[[ Data for this task open ]]

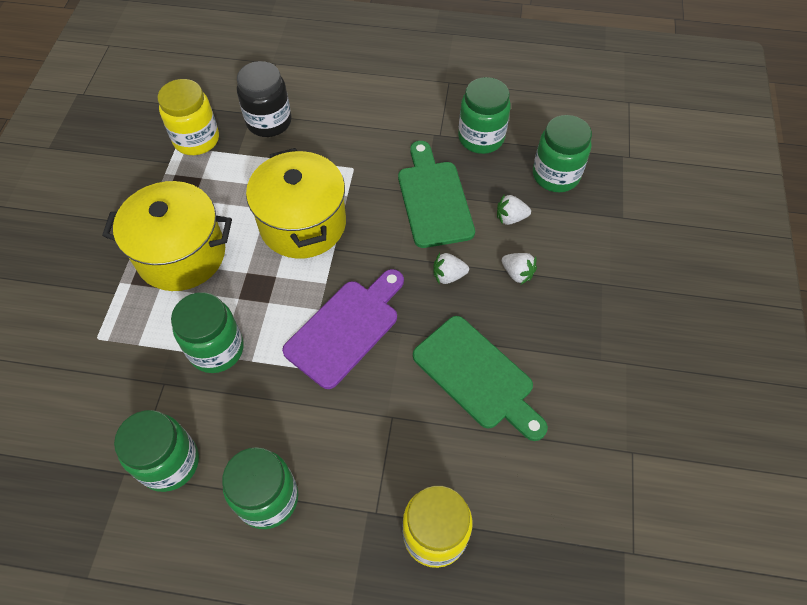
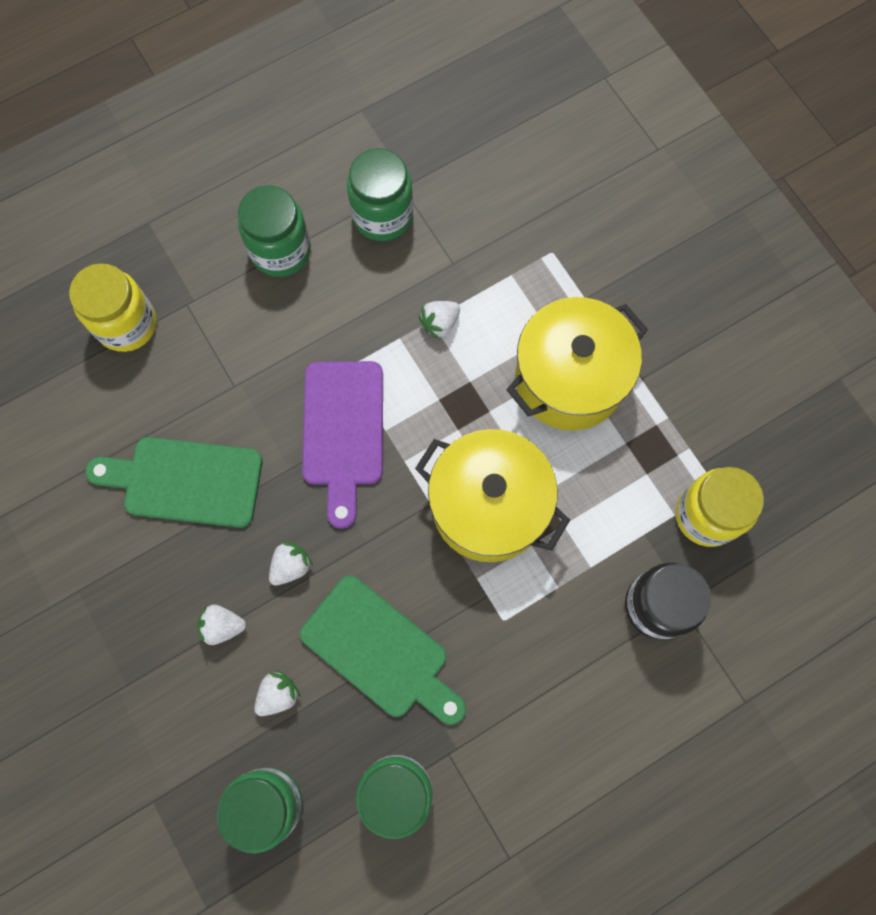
camera: 140 degrees right, 15 degrees up
(216, 349) = (440, 323): green jar -> white strawberry

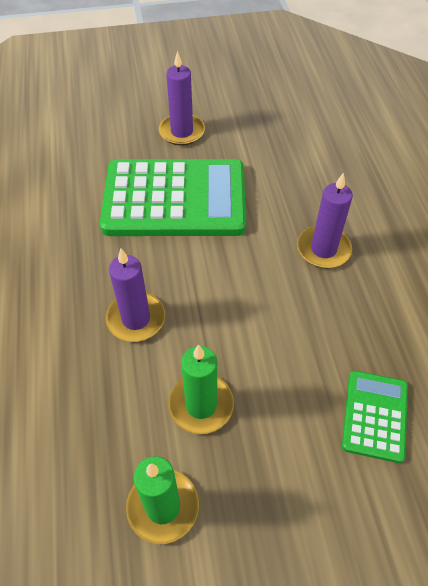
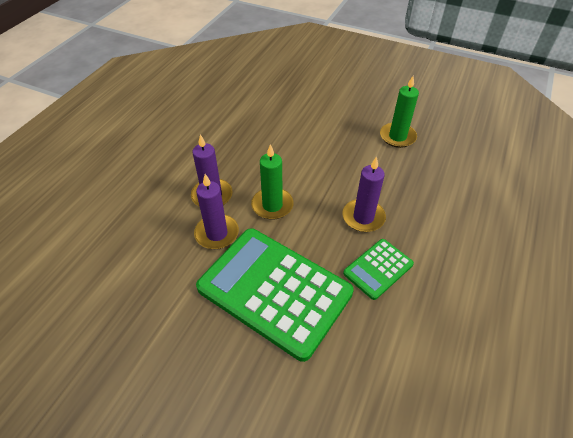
camera: 145 degrees left, 5 degrees down
(182, 132) = (207, 367): purple candle -> purple candle (217, 233)
(201, 405) = (354, 160): green candle -> green candle (272, 205)
(375, 416) = (275, 120): green calculator -> green calculator (378, 269)

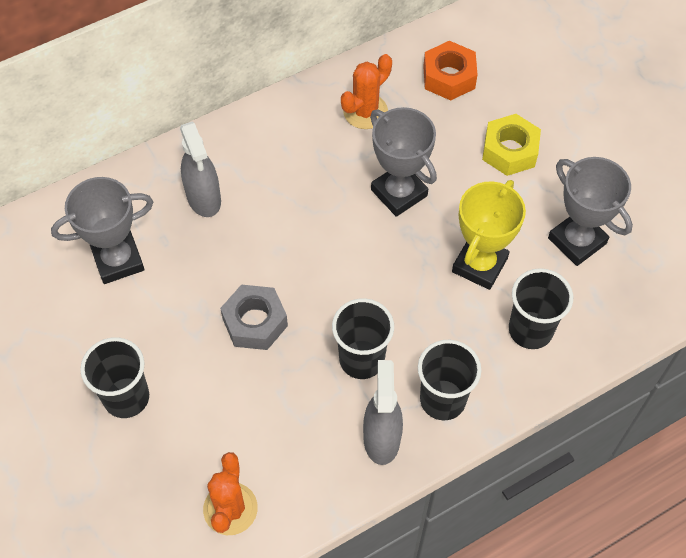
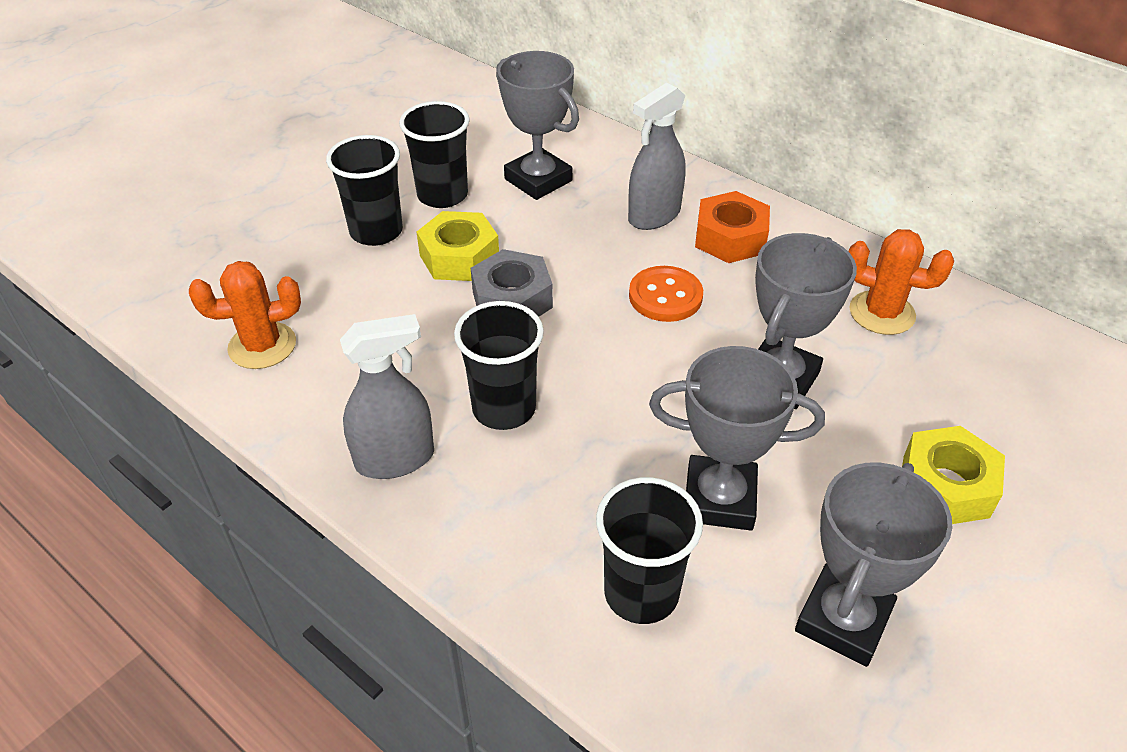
camera: 70 degrees right, 15 degrees down
(189, 344) = (459, 257): none -> yellow nut
(295, 225) = (665, 296): none -> orange button
(442, 400) = (477, 511): black cup -> black cup (442, 195)
(449, 77) = (1014, 382): orange nut -> orange nut (730, 238)
(479, 265) = (719, 499): yellow trophy -> grey trophy

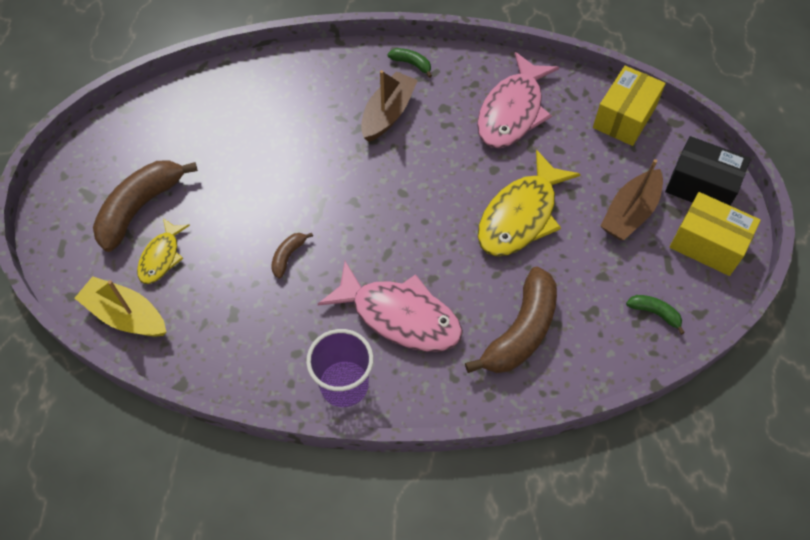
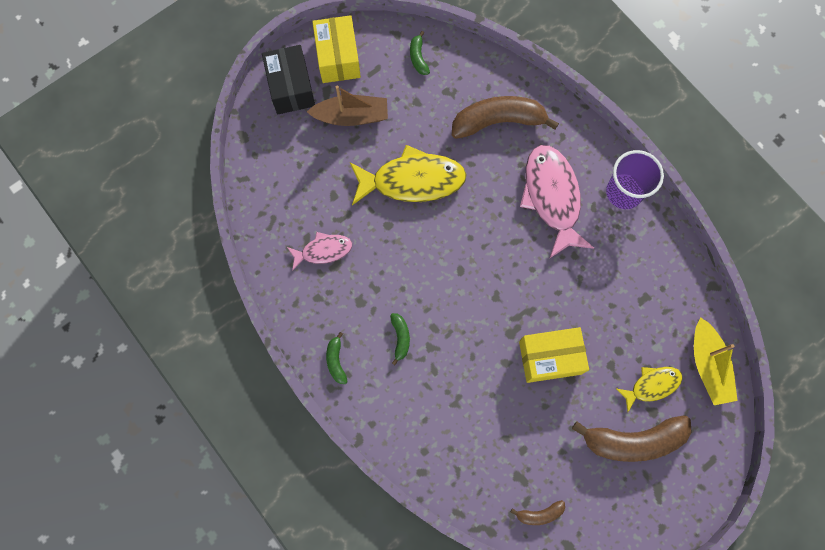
camera: 130 degrees left, 15 degrees up
(288, 256) = (575, 302): brown banana -> brown banana (539, 514)
(388, 114) = (400, 338): brown boat -> green banana
(512, 111) = (323, 251): pink fish -> pink fish, size x0.55
(624, 117) = (265, 172): yellow box -> yellow box (550, 357)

[[ Data for this task closed ]]

* Task statement *
Write out the material above once more, word for word. Images stay out.

* Solved exercise *
camera: 140 degrees right, 15 degrees up
(216, 349) = (440, 323): green jar -> white strawberry

camera: 145 degrees left, 5 degrees down
(182, 132) = (207, 367): purple candle -> purple candle (217, 233)
(201, 405) = (354, 160): green candle -> green candle (272, 205)
(375, 416) = (275, 120): green calculator -> green calculator (378, 269)

camera: 70 degrees right, 15 degrees down
(189, 344) = (459, 257): none -> yellow nut
(295, 225) = (665, 296): none -> orange button
(442, 400) = (477, 511): black cup -> black cup (442, 195)
(449, 77) = (1014, 382): orange nut -> orange nut (730, 238)
(479, 265) = (719, 499): yellow trophy -> grey trophy

camera: 130 degrees left, 15 degrees up
(288, 256) = (575, 302): brown banana -> brown banana (539, 514)
(388, 114) = (400, 338): brown boat -> green banana
(512, 111) = (323, 251): pink fish -> pink fish, size x0.55
(624, 117) = (265, 172): yellow box -> yellow box (550, 357)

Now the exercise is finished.